- Exercise data -

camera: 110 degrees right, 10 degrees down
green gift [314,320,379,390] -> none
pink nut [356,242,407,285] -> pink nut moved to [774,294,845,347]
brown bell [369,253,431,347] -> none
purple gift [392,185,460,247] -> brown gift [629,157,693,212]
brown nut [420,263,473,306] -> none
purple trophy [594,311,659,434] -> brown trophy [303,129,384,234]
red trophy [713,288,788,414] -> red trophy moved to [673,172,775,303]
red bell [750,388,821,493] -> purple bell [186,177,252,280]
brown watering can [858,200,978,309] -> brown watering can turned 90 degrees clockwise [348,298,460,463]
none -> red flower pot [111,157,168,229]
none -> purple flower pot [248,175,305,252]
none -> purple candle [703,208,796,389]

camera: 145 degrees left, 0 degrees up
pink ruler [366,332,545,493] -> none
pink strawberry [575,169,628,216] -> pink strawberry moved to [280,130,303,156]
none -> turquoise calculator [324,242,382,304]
* * *
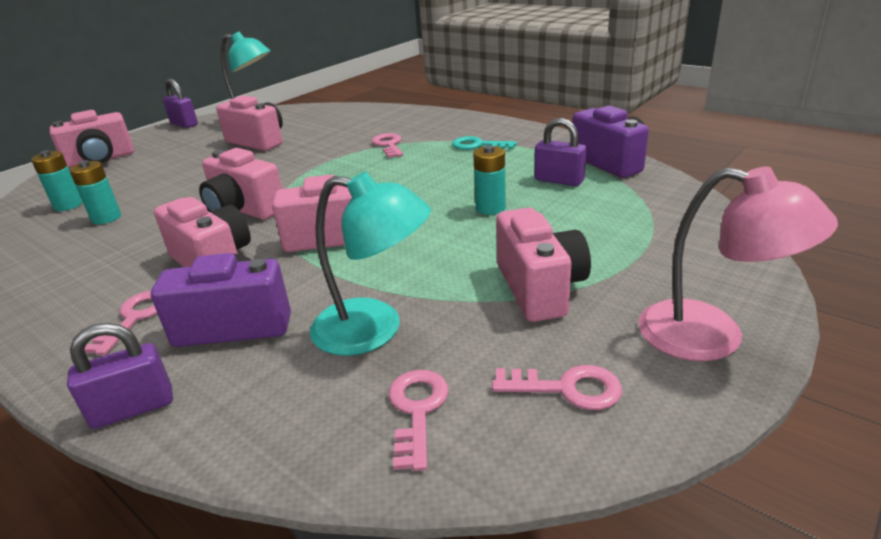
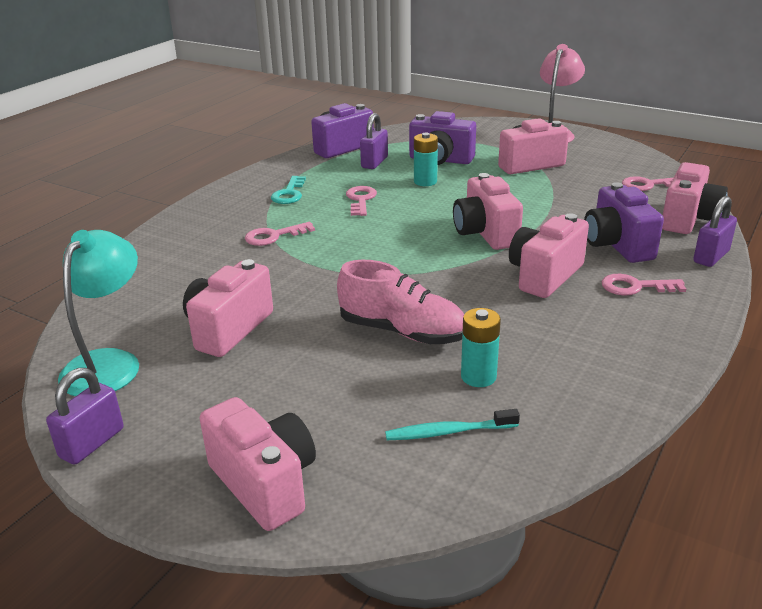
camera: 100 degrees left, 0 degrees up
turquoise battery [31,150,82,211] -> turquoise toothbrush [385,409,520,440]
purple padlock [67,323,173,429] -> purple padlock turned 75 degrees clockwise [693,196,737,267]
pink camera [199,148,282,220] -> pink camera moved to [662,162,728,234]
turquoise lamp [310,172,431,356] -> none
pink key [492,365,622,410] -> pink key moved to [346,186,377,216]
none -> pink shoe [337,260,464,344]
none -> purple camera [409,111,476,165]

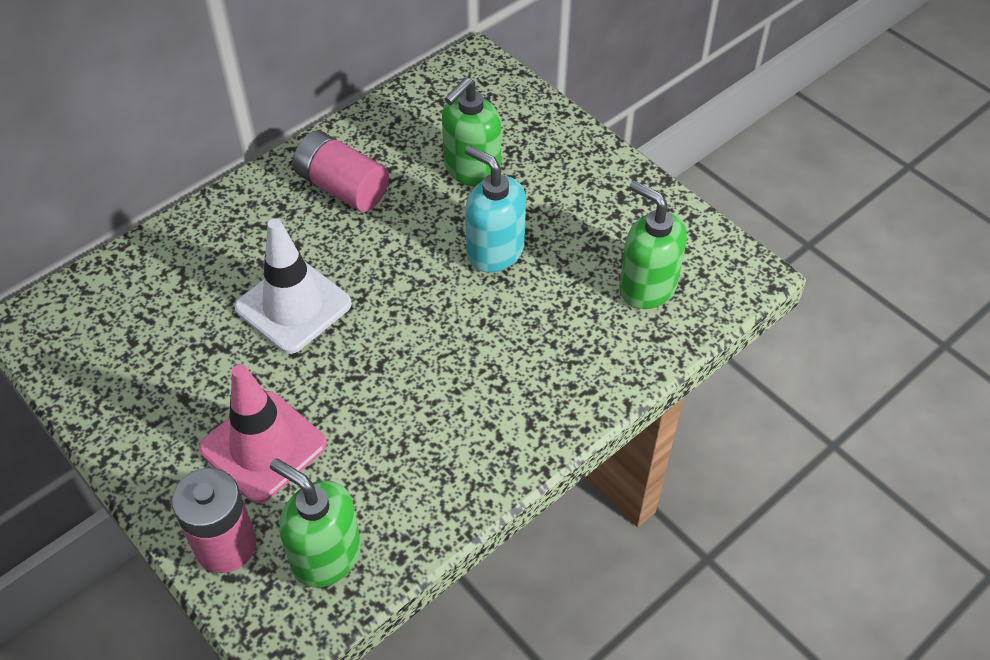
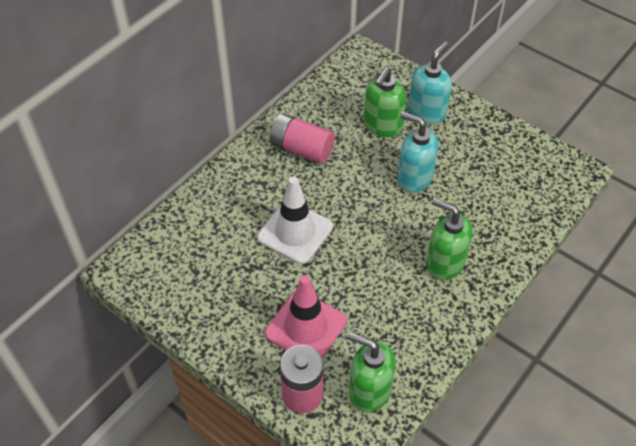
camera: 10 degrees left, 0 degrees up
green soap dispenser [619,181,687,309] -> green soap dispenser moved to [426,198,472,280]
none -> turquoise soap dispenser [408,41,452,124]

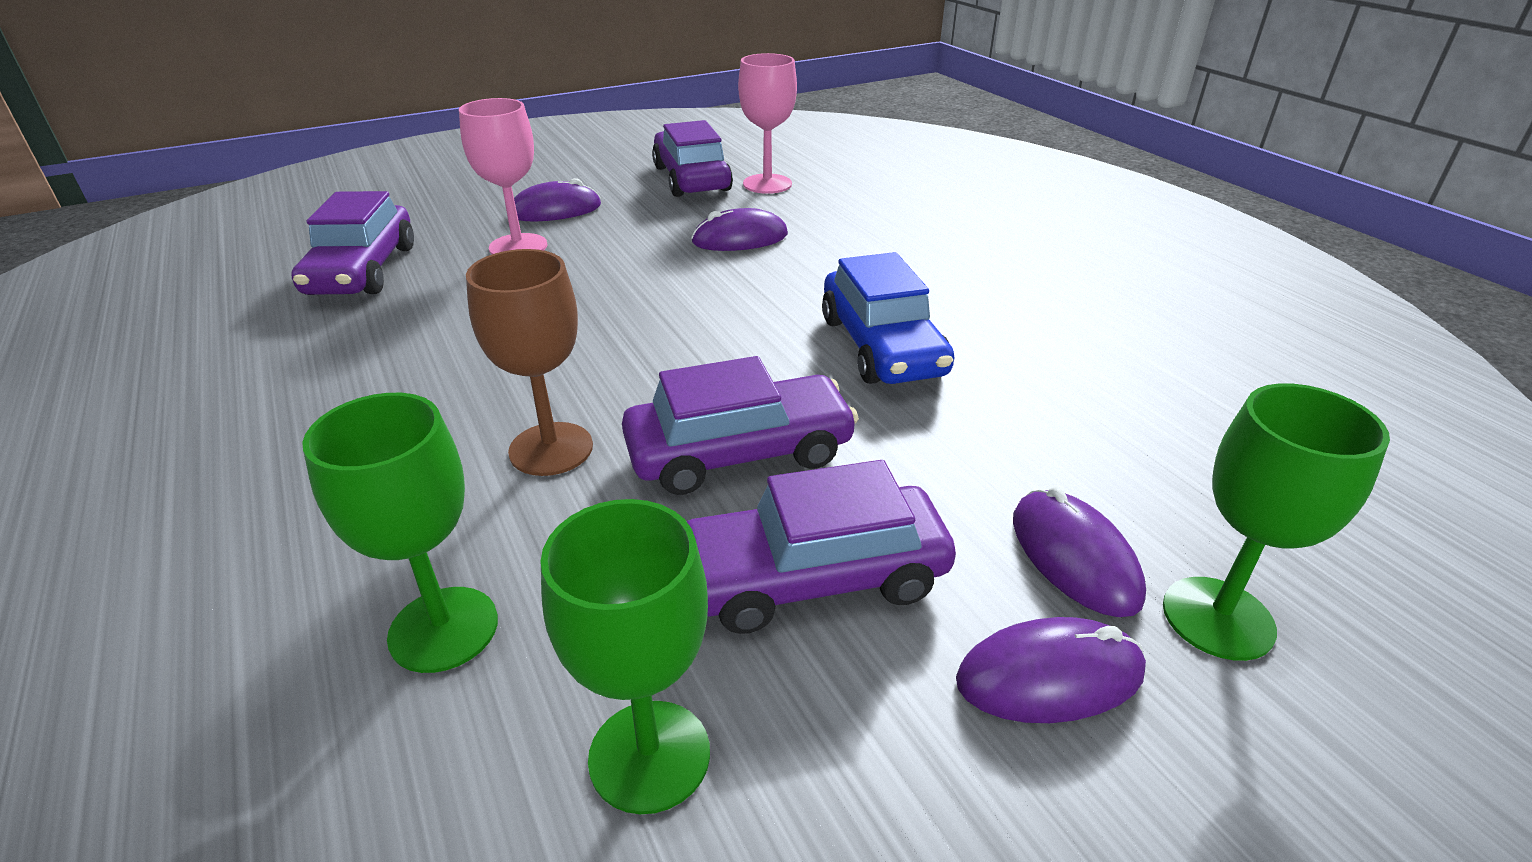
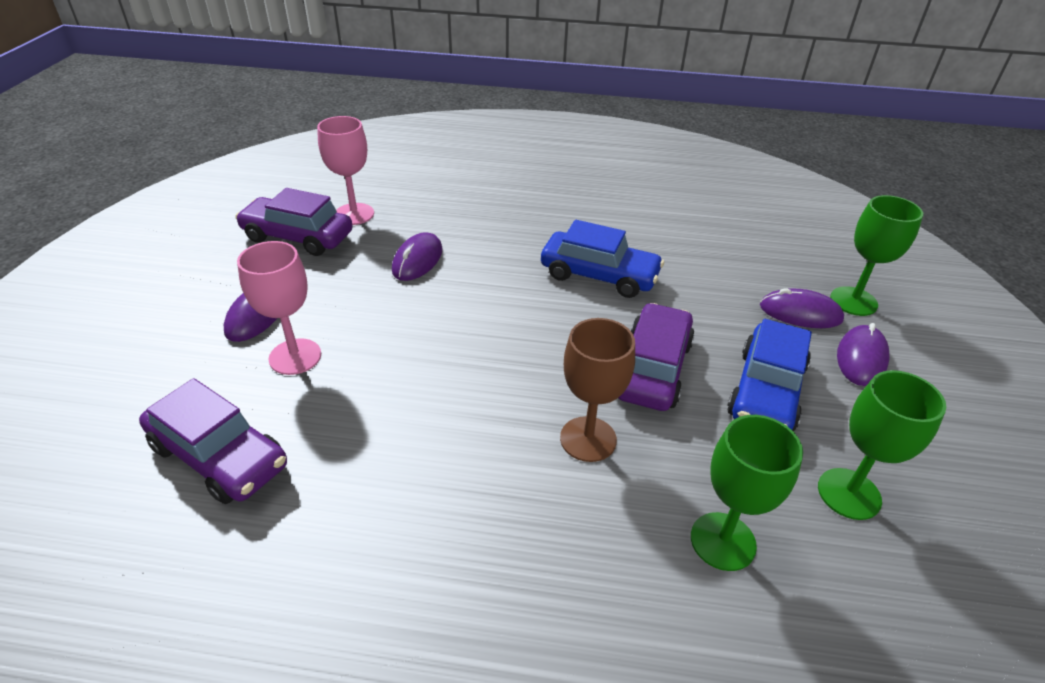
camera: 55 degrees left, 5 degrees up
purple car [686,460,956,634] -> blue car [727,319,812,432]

- Task directions -
An exact, complete copy of the lines above from the one with "none -> red flower pot [111,157,168,229]" through the one with "pink strawberry [575,169,628,216]" is the whole answer.

- Answer section -
none -> red flower pot [111,157,168,229]
none -> purple flower pot [248,175,305,252]
none -> purple candle [703,208,796,389]

camera: 145 degrees left, 0 degrees up
pink ruler [366,332,545,493] -> none
pink strawberry [575,169,628,216] -> pink strawberry moved to [280,130,303,156]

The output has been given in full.